◆ **Provided entries**:
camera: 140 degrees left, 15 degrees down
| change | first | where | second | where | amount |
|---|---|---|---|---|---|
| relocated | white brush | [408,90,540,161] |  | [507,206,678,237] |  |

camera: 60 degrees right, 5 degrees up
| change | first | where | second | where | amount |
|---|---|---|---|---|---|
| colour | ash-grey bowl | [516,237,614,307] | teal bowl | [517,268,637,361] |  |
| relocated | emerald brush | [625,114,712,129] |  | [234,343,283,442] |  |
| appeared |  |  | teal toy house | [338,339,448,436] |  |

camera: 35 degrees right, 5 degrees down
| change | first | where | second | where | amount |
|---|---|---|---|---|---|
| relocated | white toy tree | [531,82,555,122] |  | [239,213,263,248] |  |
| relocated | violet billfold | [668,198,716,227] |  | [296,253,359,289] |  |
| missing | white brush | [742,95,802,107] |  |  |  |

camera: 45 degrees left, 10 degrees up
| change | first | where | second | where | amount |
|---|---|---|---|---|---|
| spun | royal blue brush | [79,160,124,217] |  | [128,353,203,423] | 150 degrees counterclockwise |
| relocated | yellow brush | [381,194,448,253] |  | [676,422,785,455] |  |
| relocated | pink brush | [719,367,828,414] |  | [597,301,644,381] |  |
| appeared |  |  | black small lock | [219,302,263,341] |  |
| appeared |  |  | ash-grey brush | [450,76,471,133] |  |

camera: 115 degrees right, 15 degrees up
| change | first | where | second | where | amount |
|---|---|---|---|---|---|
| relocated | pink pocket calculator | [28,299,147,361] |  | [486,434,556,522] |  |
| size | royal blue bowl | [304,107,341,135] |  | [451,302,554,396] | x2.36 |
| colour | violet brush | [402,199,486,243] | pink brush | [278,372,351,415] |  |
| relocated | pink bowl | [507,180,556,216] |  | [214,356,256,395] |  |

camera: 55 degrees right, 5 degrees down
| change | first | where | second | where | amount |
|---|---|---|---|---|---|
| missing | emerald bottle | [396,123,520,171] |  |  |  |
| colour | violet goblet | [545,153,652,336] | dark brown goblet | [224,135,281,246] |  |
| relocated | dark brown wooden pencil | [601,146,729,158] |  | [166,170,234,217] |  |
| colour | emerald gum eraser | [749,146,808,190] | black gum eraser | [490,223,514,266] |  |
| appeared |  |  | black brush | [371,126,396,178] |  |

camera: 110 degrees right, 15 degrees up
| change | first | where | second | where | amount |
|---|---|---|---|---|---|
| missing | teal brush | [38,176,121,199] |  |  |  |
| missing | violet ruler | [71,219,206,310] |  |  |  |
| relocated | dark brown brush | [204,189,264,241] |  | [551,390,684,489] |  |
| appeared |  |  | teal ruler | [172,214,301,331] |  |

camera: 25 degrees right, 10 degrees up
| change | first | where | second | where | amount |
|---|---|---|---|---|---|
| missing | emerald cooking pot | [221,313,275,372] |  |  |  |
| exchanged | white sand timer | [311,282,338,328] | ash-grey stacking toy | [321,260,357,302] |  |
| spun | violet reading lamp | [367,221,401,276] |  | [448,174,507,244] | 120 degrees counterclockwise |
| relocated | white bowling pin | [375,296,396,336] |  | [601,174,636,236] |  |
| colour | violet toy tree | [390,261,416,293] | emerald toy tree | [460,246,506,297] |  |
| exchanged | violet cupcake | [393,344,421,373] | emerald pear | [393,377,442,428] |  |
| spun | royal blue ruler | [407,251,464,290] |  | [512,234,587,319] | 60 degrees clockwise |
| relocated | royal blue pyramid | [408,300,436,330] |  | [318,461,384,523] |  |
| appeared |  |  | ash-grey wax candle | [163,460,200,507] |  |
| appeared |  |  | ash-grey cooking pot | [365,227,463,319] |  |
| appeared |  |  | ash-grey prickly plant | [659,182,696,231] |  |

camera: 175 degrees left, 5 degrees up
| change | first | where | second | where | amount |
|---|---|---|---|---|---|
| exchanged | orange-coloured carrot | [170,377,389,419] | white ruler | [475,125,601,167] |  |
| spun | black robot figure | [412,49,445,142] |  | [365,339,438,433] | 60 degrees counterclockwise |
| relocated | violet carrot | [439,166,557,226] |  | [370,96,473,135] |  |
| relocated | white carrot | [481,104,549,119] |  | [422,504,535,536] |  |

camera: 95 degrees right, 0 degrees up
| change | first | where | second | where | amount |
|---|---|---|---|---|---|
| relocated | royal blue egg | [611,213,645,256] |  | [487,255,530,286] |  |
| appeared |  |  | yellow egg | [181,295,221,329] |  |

◆ **Work to complete**: Transcribe all the material, making sure each line matches the original.

◆ **Your response**:
camera: 140 degrees left, 15 degrees down
| change | first | where | second | where | amount |
|---|---|---|---|---|---|
| relocated | white brush | [408,90,540,161] |  | [507,206,678,237] |  |

camera: 60 degrees right, 5 degrees up
| change | first | where | second | where | amount |
|---|---|---|---|---|---|
| colour | ash-grey bowl | [516,237,614,307] | teal bowl | [517,268,637,361] |  |
| relocated | emerald brush | [625,114,712,129] |  | [234,343,283,442] |  |
| appeared |  |  | teal toy house | [338,339,448,436] |  |

camera: 35 degrees right, 5 degrees down
| change | first | where | second | where | amount |
|---|---|---|---|---|---|
| relocated | white toy tree | [531,82,555,122] |  | [239,213,263,248] |  |
| relocated | violet billfold | [668,198,716,227] |  | [296,253,359,289] |  |
| missing | white brush | [742,95,802,107] |  |  |  |

camera: 45 degrees left, 10 degrees up
| change | first | where | second | where | amount |
|---|---|---|---|---|---|
| spun | royal blue brush | [79,160,124,217] |  | [128,353,203,423] | 150 degrees counterclockwise |
| relocated | yellow brush | [381,194,448,253] |  | [676,422,785,455] |  |
| relocated | pink brush | [719,367,828,414] |  | [597,301,644,381] |  |
| appeared |  |  | black small lock | [219,302,263,341] |  |
| appeared |  |  | ash-grey brush | [450,76,471,133] |  |

camera: 115 degrees right, 15 degrees up
| change | first | where | second | where | amount |
|---|---|---|---|---|---|
| relocated | pink pocket calculator | [28,299,147,361] |  | [486,434,556,522] |  |
| size | royal blue bowl | [304,107,341,135] |  | [451,302,554,396] | x2.36 |
| colour | violet brush | [402,199,486,243] | pink brush | [278,372,351,415] |  |
| relocated | pink bowl | [507,180,556,216] |  | [214,356,256,395] |  |

camera: 55 degrees right, 5 degrees down
| change | first | where | second | where | amount |
|---|---|---|---|---|---|
| missing | emerald bottle | [396,123,520,171] |  |  |  |
| colour | violet goblet | [545,153,652,336] | dark brown goblet | [224,135,281,246] |  |
| relocated | dark brown wooden pencil | [601,146,729,158] |  | [166,170,234,217] |  |
| colour | emerald gum eraser | [749,146,808,190] | black gum eraser | [490,223,514,266] |  |
| appeared |  |  | black brush | [371,126,396,178] |  |

camera: 110 degrees right, 15 degrees up
| change | first | where | second | where | amount |
|---|---|---|---|---|---|
| missing | teal brush | [38,176,121,199] |  |  |  |
| missing | violet ruler | [71,219,206,310] |  |  |  |
| relocated | dark brown brush | [204,189,264,241] |  | [551,390,684,489] |  |
| appeared |  |  | teal ruler | [172,214,301,331] |  |

camera: 25 degrees right, 10 degrees up
| change | first | where | second | where | amount |
|---|---|---|---|---|---|
| missing | emerald cooking pot | [221,313,275,372] |  |  |  |
| exchanged | white sand timer | [311,282,338,328] | ash-grey stacking toy | [321,260,357,302] |  |
| spun | violet reading lamp | [367,221,401,276] |  | [448,174,507,244] | 120 degrees counterclockwise |
| relocated | white bowling pin | [375,296,396,336] |  | [601,174,636,236] |  |
| colour | violet toy tree | [390,261,416,293] | emerald toy tree | [460,246,506,297] |  |
| exchanged | violet cupcake | [393,344,421,373] | emerald pear | [393,377,442,428] |  |
| spun | royal blue ruler | [407,251,464,290] |  | [512,234,587,319] | 60 degrees clockwise |
| relocated | royal blue pyramid | [408,300,436,330] |  | [318,461,384,523] |  |
| appeared |  |  | ash-grey wax candle | [163,460,200,507] |  |
| appeared |  |  | ash-grey cooking pot | [365,227,463,319] |  |
| appeared |  |  | ash-grey prickly plant | [659,182,696,231] |  |

camera: 175 degrees left, 5 degrees up
| change | first | where | second | where | amount |
|---|---|---|---|---|---|
| exchanged | orange-coloured carrot | [170,377,389,419] | white ruler | [475,125,601,167] |  |
| spun | black robot figure | [412,49,445,142] |  | [365,339,438,433] | 60 degrees counterclockwise |
| relocated | violet carrot | [439,166,557,226] |  | [370,96,473,135] |  |
| relocated | white carrot | [481,104,549,119] |  | [422,504,535,536] |  |

camera: 95 degrees right, 0 degrees up
| change | first | where | second | where | amount |
|---|---|---|---|---|---|
| relocated | royal blue egg | [611,213,645,256] |  | [487,255,530,286] |  |
| appeared |  |  | yellow egg | [181,295,221,329] |  |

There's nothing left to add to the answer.